Change detection data

====

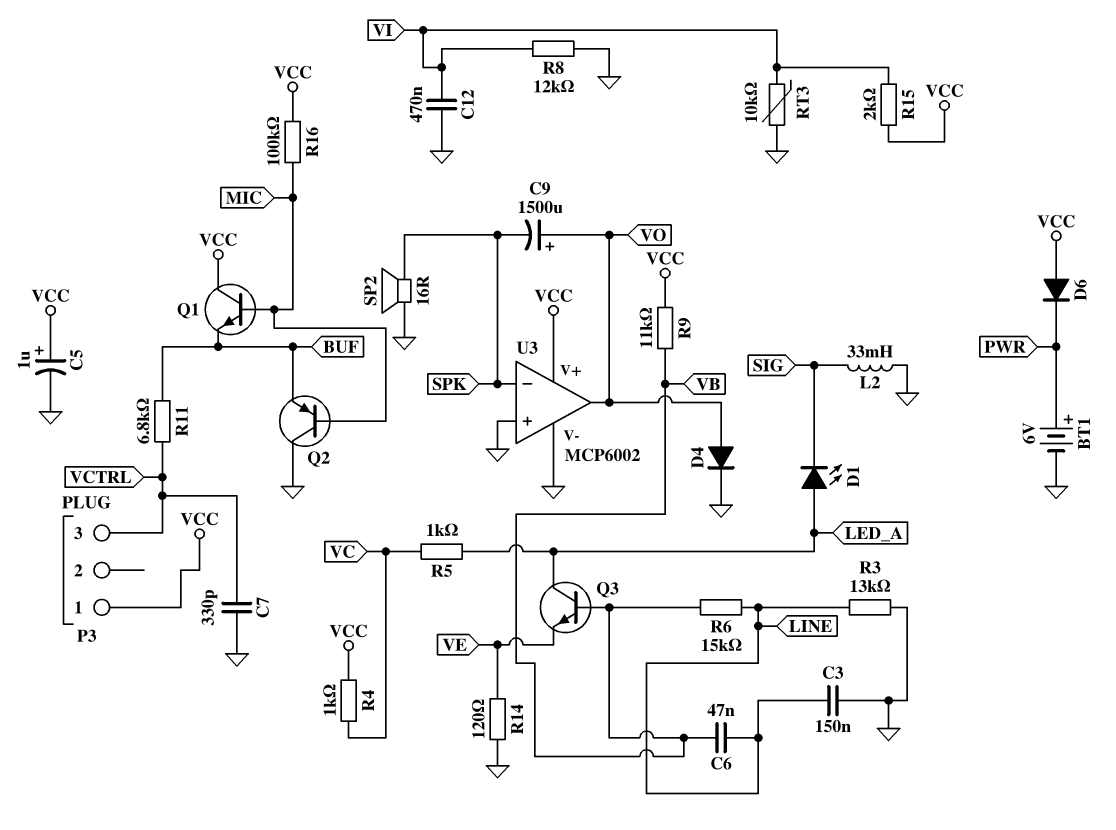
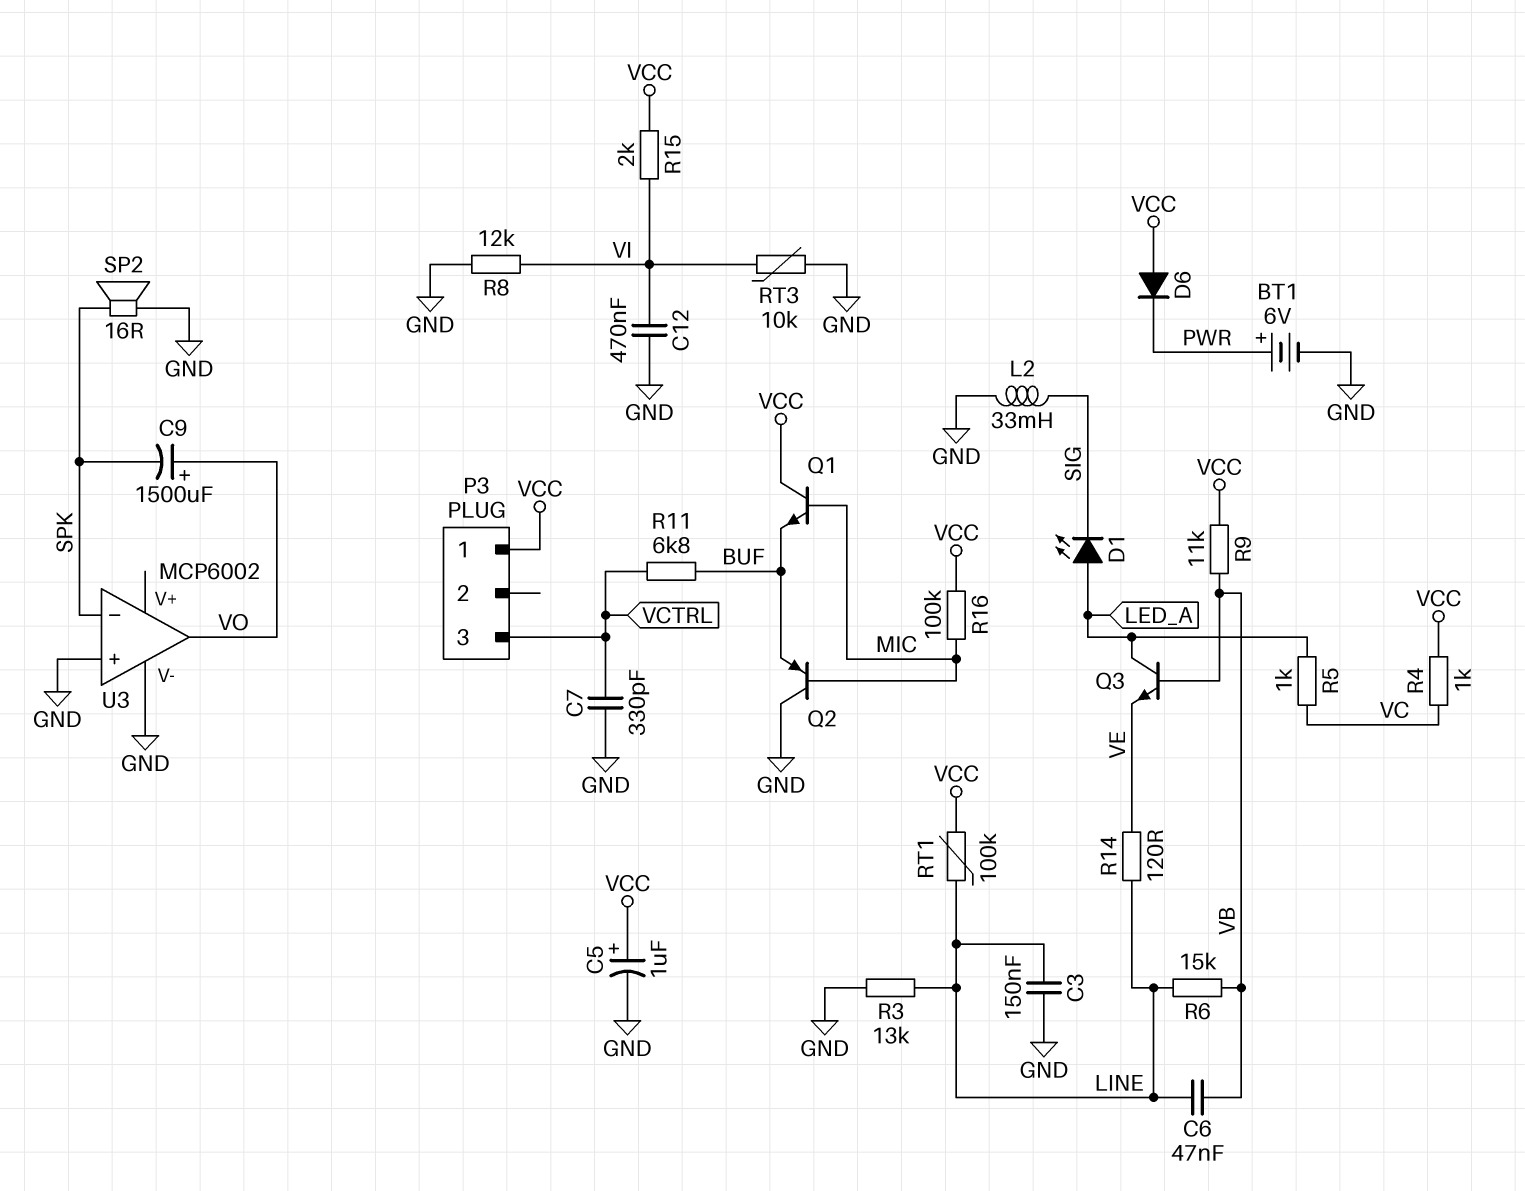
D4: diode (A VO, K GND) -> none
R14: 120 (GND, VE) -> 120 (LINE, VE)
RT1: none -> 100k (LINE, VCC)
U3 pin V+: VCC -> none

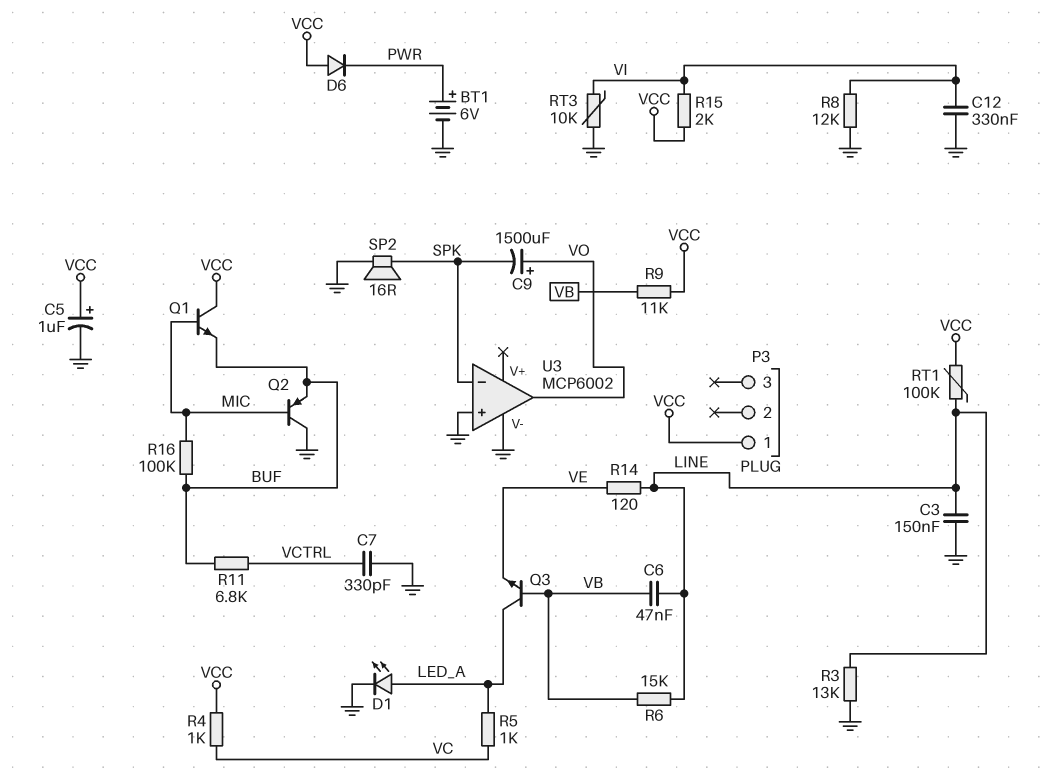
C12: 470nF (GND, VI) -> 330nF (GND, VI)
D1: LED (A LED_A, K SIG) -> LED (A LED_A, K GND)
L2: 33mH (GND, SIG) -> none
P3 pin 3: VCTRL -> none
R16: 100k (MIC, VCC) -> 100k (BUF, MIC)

====

◆ What you should do
Return the lines beginning at the one that contains "D1: LED (A LED_A, K" and continuing through the last line of the data, exactly as they stand and without any others.

◆ Answer box
D1: LED (A LED_A, K SIG) -> LED (A LED_A, K GND)
L2: 33mH (GND, SIG) -> none
P3 pin 3: VCTRL -> none
R16: 100k (MIC, VCC) -> 100k (BUF, MIC)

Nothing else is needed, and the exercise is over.